● Records for this exercise:
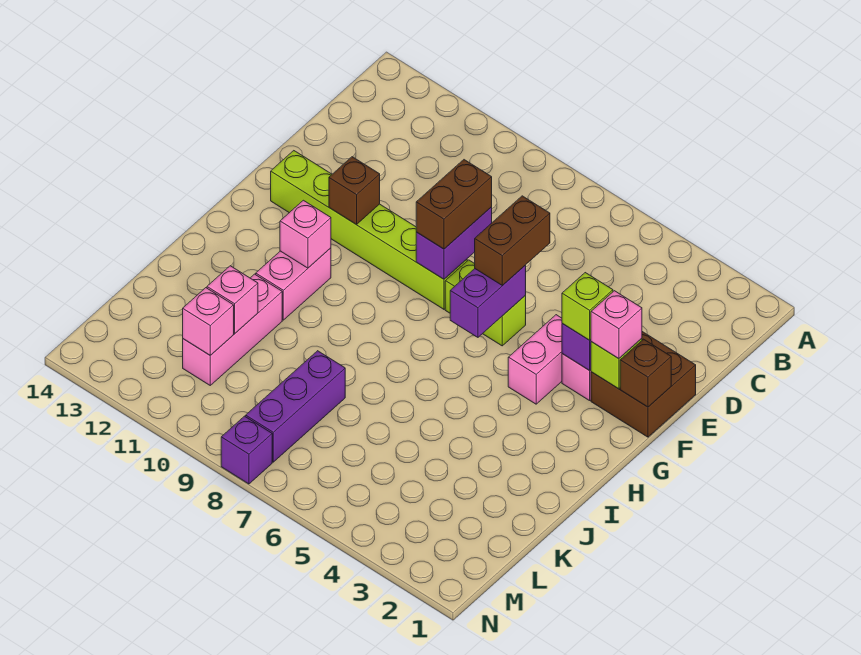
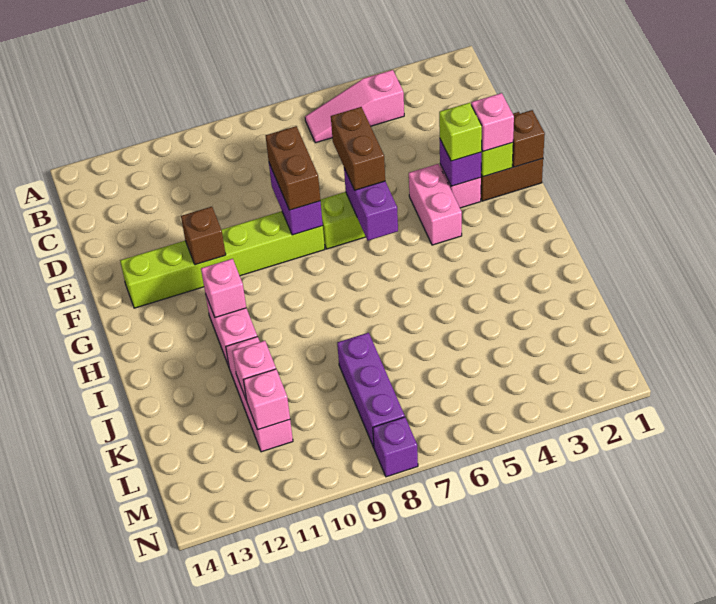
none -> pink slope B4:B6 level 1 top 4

...

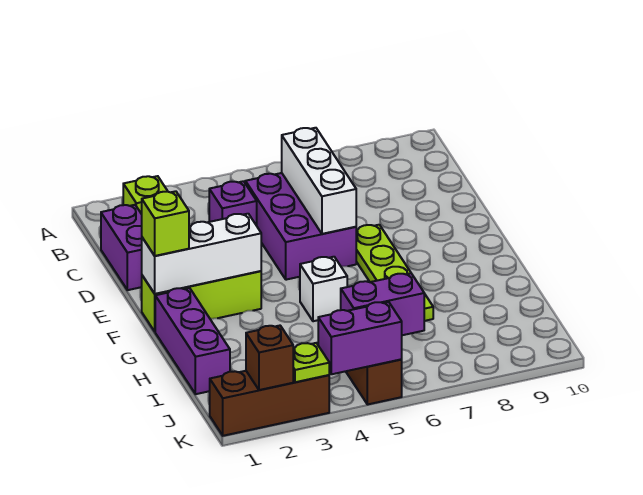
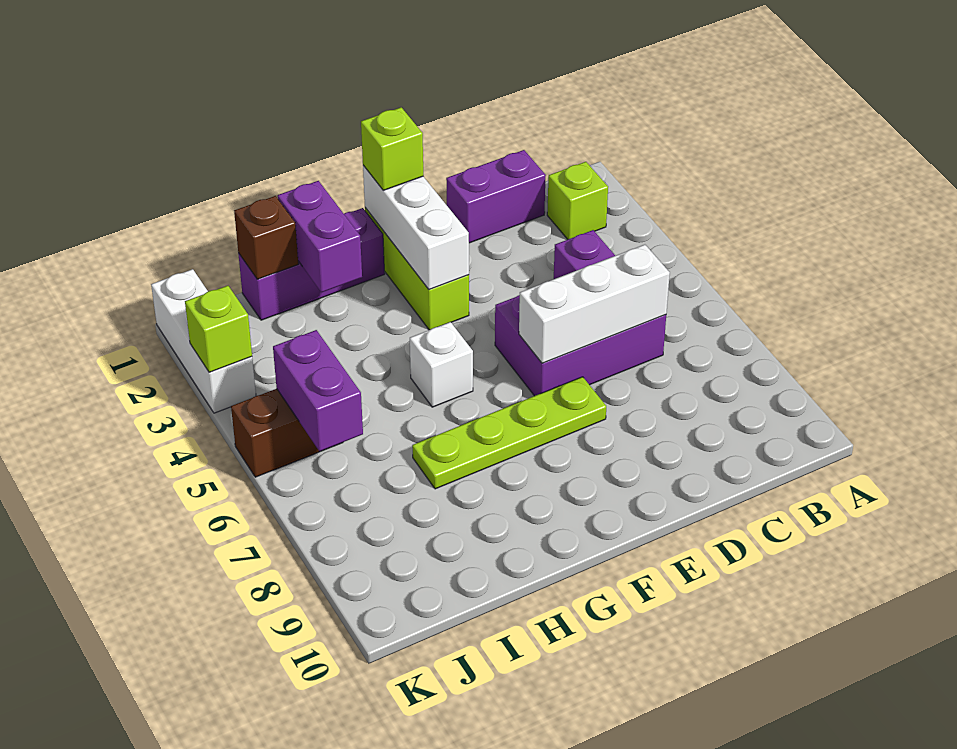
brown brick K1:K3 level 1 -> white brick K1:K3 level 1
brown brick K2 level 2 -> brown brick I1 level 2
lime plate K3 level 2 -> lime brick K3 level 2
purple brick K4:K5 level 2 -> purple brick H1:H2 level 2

● Task prompt: What you return must be an exact retyping of the lines above starting at the line with "lime plate K3" and ending at the line with "purple brick K4:K5", and nothing besides.

● Result:
lime plate K3 level 2 -> lime brick K3 level 2
purple brick K4:K5 level 2 -> purple brick H1:H2 level 2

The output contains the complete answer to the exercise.